DESCRIPTION OF THE TASK: Which lines of the entries contain the string "camera"? Copy each of them.

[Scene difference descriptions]
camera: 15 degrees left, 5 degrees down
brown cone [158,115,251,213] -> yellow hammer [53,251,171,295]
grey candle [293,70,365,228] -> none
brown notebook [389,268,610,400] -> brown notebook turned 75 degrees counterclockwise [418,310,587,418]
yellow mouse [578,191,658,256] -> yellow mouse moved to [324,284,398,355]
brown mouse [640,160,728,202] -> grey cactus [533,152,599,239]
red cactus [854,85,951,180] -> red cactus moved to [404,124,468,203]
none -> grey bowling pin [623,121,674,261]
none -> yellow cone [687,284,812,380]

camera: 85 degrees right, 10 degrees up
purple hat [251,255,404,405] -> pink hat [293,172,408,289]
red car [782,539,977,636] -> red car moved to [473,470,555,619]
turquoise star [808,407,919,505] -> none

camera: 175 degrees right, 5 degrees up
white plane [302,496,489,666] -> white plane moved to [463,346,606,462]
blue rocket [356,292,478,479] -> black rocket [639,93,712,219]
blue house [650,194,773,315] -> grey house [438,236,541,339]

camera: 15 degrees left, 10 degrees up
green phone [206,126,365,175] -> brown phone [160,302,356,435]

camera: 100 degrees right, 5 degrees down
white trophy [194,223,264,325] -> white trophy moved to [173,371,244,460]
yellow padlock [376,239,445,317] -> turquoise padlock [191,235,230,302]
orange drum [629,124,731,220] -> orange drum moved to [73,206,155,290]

EXERCISE RESPONSE:
camera: 15 degrees left, 5 degrees down
camera: 85 degrees right, 10 degrees up
camera: 175 degrees right, 5 degrees up
camera: 15 degrees left, 10 degrees up
camera: 100 degrees right, 5 degrees down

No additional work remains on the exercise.